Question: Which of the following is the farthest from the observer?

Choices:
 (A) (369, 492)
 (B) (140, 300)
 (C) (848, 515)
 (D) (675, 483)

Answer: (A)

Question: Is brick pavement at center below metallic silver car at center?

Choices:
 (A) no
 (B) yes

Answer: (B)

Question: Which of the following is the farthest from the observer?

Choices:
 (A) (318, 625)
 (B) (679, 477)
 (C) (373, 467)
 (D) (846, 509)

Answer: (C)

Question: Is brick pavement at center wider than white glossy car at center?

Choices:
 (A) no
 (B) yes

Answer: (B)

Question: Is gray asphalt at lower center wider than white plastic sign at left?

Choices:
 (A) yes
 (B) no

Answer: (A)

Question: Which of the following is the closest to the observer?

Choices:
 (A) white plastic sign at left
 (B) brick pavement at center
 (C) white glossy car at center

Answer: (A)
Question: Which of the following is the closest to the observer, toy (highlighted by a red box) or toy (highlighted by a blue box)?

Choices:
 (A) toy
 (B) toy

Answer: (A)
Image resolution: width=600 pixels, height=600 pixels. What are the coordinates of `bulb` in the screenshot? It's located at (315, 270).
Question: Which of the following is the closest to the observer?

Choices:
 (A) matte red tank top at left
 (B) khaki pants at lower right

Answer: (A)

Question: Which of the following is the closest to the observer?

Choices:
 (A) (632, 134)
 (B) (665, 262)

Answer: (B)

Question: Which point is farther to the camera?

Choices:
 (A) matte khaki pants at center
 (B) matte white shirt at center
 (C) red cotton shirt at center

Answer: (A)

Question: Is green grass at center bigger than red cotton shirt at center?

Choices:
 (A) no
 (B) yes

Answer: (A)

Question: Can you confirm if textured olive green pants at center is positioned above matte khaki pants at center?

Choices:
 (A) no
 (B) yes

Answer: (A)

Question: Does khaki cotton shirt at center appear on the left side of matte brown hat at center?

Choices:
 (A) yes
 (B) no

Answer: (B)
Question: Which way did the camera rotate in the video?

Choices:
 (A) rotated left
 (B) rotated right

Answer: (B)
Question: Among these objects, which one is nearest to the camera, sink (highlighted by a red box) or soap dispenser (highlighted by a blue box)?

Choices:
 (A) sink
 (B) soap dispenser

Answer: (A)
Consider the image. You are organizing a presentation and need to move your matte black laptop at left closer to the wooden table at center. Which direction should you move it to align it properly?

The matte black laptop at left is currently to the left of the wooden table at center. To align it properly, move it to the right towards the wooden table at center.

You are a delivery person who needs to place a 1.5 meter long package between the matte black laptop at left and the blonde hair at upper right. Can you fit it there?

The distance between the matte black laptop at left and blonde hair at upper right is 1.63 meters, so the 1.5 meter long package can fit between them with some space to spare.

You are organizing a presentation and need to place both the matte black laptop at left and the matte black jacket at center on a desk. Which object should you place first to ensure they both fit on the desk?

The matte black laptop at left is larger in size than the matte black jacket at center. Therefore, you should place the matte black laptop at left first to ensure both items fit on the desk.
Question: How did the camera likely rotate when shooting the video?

----

* [What you are asked to do]:
Which lines of the items above contain the word "sink"? Show each such line in full, counting only matches with the same case.

* [The response]:
Question: Among these objects, which one is nearest to the camera, sink (highlighted by a red box) or soap dispenser (highlighted by a blue box)?
 (A) sink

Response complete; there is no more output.